··· Recorded information ···

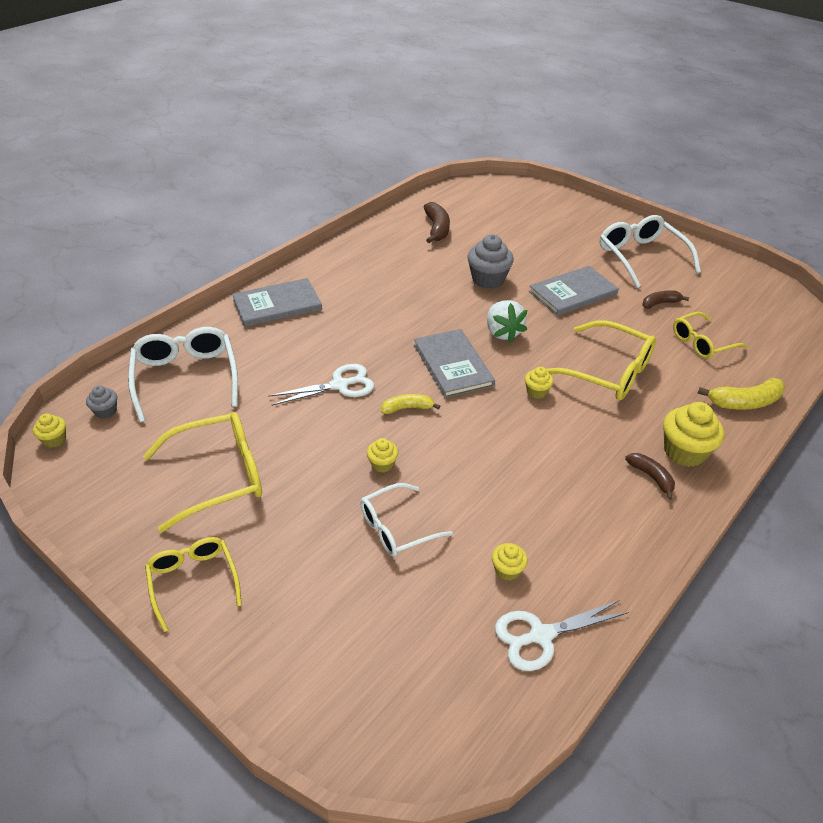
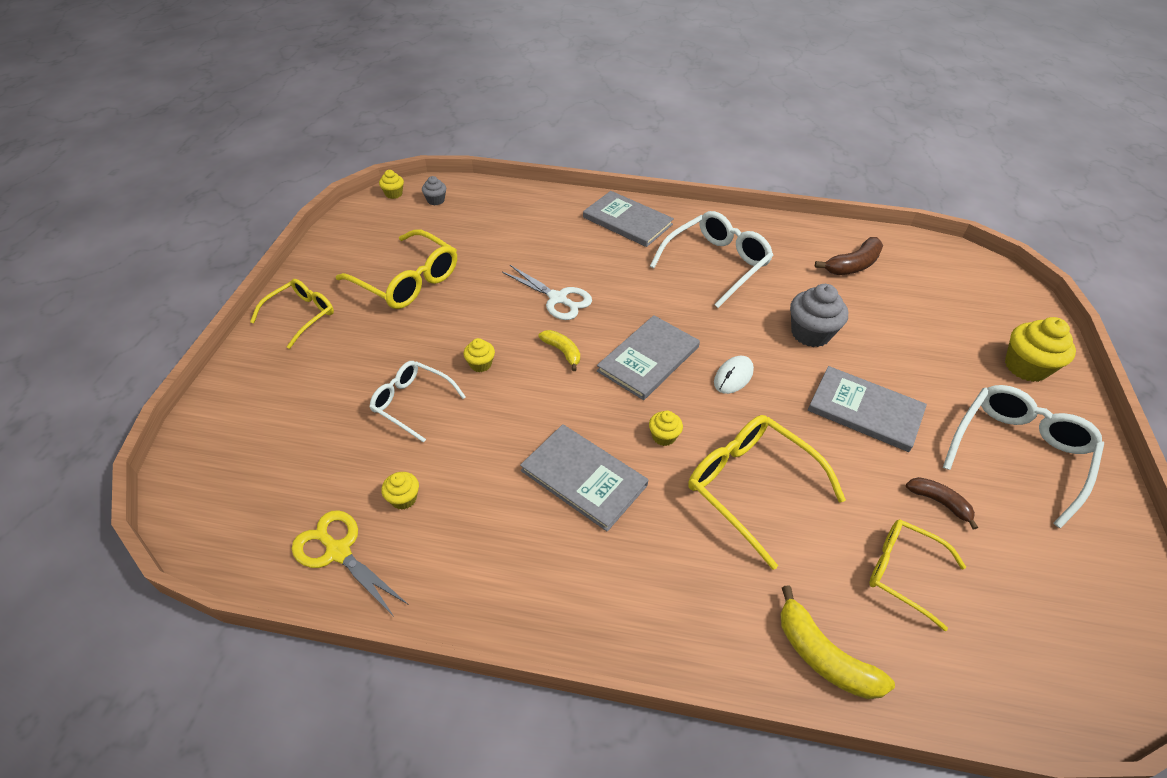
camera: 60 degrees right, 5 degrees up
(186, 378) = (498, 217): white glasses -> white glasses (716, 264)
(502, 333) = (733, 376): white strawberry -> white mouse
(541, 635) = (338, 551): white scissors -> yellow scissors
(550, 450) = (583, 478): none -> grey book
(607, 372) = (751, 487): yellow glasses -> yellow glasses turned 135 degrees clockwise
(651, 477) = (606, 584): brown banana -> none
(684, 452) = (673, 607): yellow cupcake -> yellow cupcake (1025, 367)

···

## Your assignment
Pictures stay out of the copy; please restate every record above exactly.

## Solution to this exercise
camera: 60 degrees right, 5 degrees up
(186, 378) = (498, 217): white glasses -> white glasses (716, 264)
(502, 333) = (733, 376): white strawberry -> white mouse
(541, 635) = (338, 551): white scissors -> yellow scissors
(550, 450) = (583, 478): none -> grey book
(607, 372) = (751, 487): yellow glasses -> yellow glasses turned 135 degrees clockwise
(651, 477) = (606, 584): brown banana -> none
(684, 452) = (673, 607): yellow cupcake -> yellow cupcake (1025, 367)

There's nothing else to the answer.